| WRITTEN INSTRUCTION |
Reproduce, word for word, the lines below from the one containing "gray semicircle: moved" through the one containing "cyan pentagon: moved".

| RECORDS TO USE |
"""

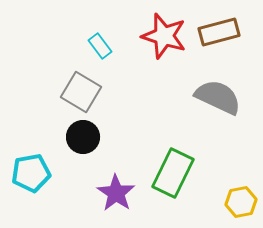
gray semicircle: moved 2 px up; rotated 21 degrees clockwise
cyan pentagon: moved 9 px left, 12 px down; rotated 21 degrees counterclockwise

"""
"""

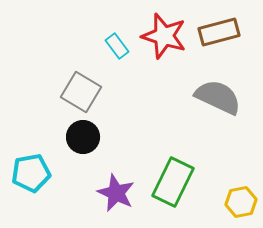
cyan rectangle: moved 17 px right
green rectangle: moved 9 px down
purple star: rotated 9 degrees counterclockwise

"""

| EXPECTED ANSWER |
gray semicircle: moved 2 px up; rotated 21 degrees clockwise
cyan pentagon: moved 9 px left, 12 px down; rotated 21 degrees counterclockwise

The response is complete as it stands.